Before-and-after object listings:
■ ■ ■ ■
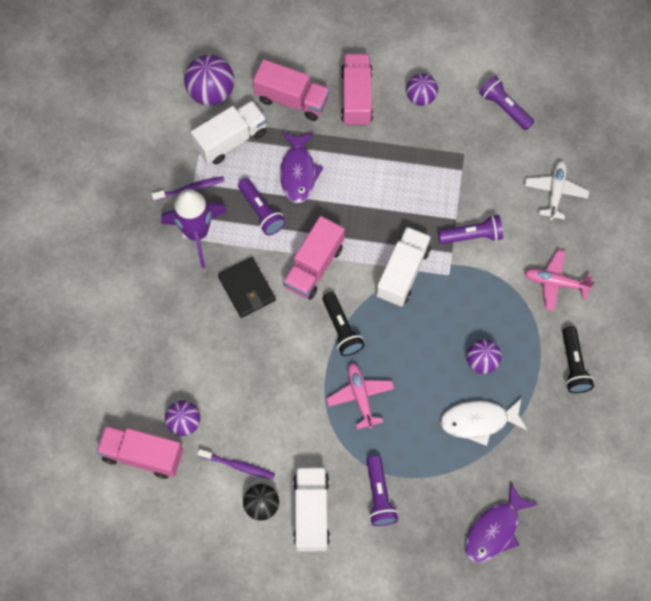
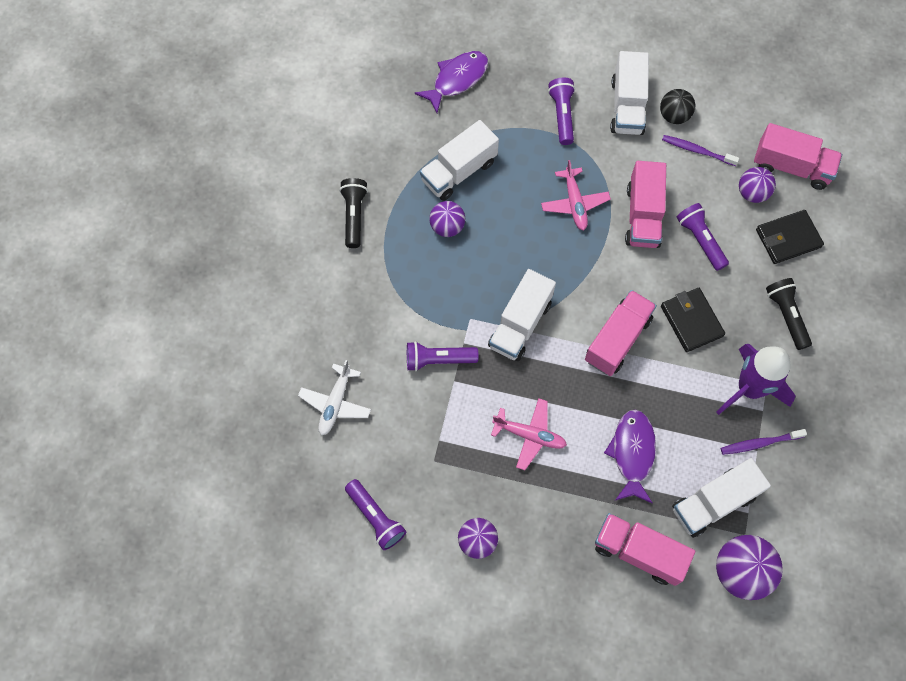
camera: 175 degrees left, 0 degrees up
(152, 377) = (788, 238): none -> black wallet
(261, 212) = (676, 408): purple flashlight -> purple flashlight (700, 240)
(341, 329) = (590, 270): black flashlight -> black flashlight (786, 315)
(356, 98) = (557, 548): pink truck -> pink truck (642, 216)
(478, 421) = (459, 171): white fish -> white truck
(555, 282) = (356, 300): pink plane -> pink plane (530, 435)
■ ■ ■ ■
■ Work order ■
This exercise requires the number of lines in the entries holding the word "truck", written alone.

■ Finished task ■
2